→ **Work to be completed**
Only the lines from the one with "relocated: orange clock" to the end of the data below should be given again, exactly as written.

=== Information supplied ===

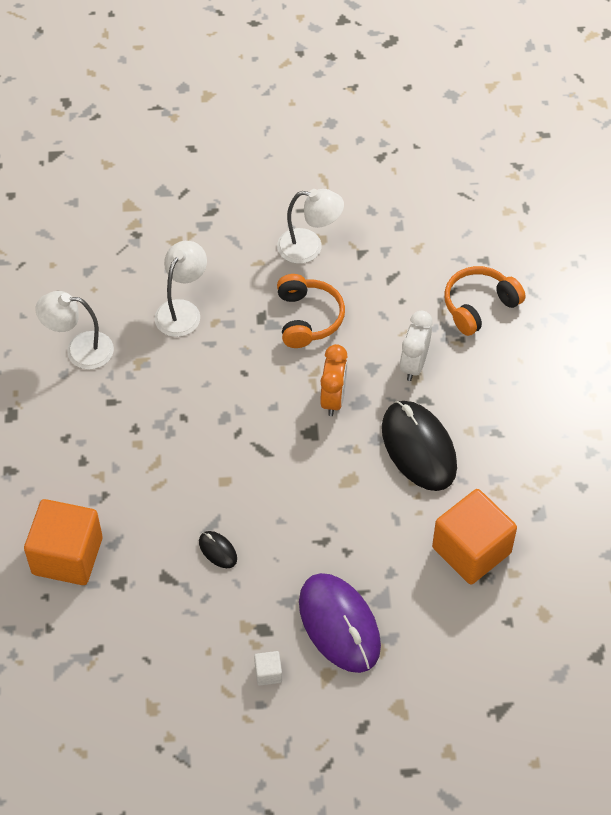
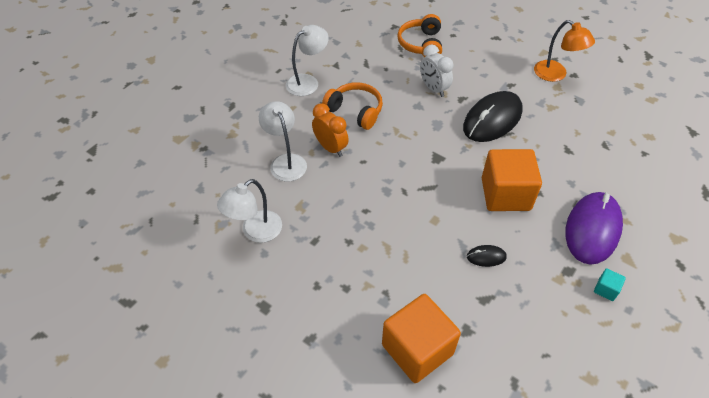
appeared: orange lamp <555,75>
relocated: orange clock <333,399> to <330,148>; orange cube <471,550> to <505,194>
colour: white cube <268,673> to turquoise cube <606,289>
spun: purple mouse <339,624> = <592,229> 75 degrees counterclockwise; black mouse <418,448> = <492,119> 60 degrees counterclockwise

===

→ **Worked solution**
relocated: orange clock <333,399> to <330,148>; orange cube <471,550> to <505,194>
colour: white cube <268,673> to turquoise cube <606,289>
spun: purple mouse <339,624> = <592,229> 75 degrees counterclockwise; black mouse <418,448> = <492,119> 60 degrees counterclockwise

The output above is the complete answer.